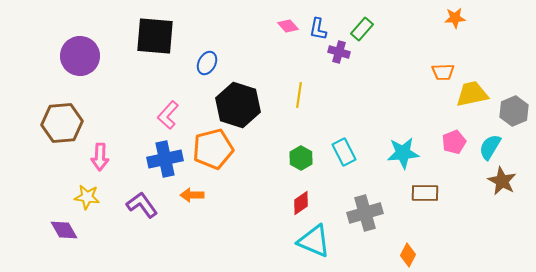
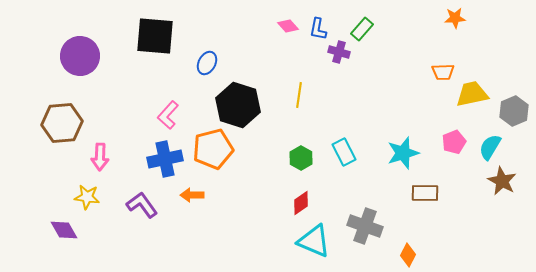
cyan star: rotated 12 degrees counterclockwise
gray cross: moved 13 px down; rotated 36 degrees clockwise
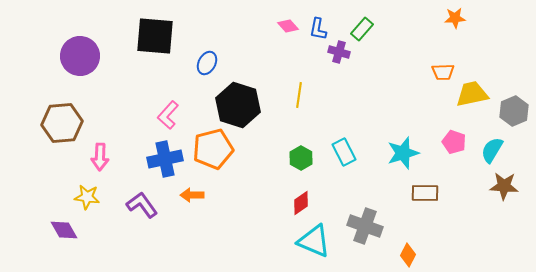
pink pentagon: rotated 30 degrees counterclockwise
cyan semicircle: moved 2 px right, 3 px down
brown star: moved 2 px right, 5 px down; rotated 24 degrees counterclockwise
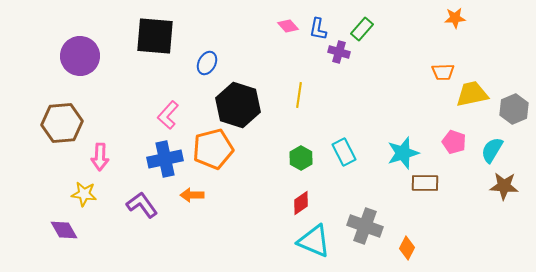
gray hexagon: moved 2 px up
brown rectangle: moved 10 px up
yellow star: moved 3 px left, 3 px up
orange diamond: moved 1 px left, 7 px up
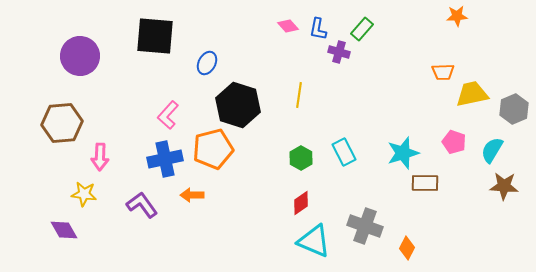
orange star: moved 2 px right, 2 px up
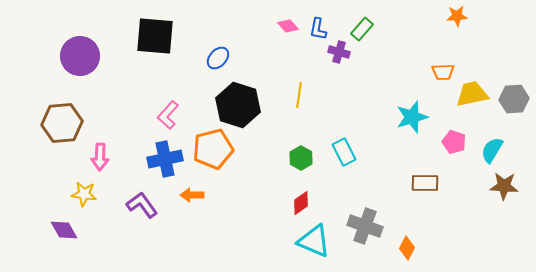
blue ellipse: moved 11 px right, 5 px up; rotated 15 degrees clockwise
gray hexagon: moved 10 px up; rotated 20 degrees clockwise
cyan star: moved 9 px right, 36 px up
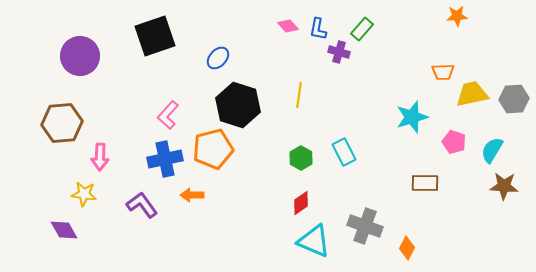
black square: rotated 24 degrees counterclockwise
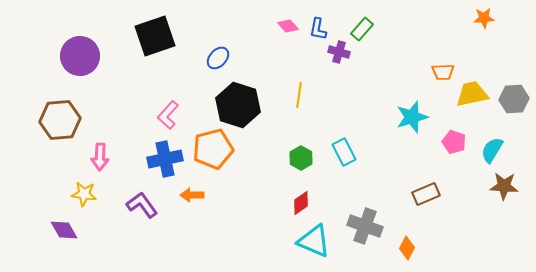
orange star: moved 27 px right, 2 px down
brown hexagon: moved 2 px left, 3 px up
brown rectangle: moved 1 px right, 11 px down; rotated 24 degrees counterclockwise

TASK PROMPT. Reproduce every line of the listing above word for word, leaving out the pictures.

WRITTEN SOLUTION.
cyan star: rotated 12 degrees counterclockwise
gray cross: moved 13 px down; rotated 36 degrees clockwise
pink pentagon: rotated 30 degrees counterclockwise
cyan semicircle: moved 2 px right, 3 px down
brown star: moved 2 px right, 5 px down; rotated 24 degrees counterclockwise
gray hexagon: moved 2 px up
brown rectangle: moved 10 px up
yellow star: moved 3 px left, 3 px up
orange diamond: moved 1 px left, 7 px up
orange star: moved 2 px right, 2 px up
blue ellipse: moved 11 px right, 5 px up; rotated 15 degrees clockwise
gray hexagon: moved 10 px up; rotated 20 degrees clockwise
cyan star: moved 9 px right, 36 px up
black square: rotated 24 degrees counterclockwise
orange star: moved 27 px right, 2 px down
brown hexagon: moved 2 px left, 3 px up
brown rectangle: moved 1 px right, 11 px down; rotated 24 degrees counterclockwise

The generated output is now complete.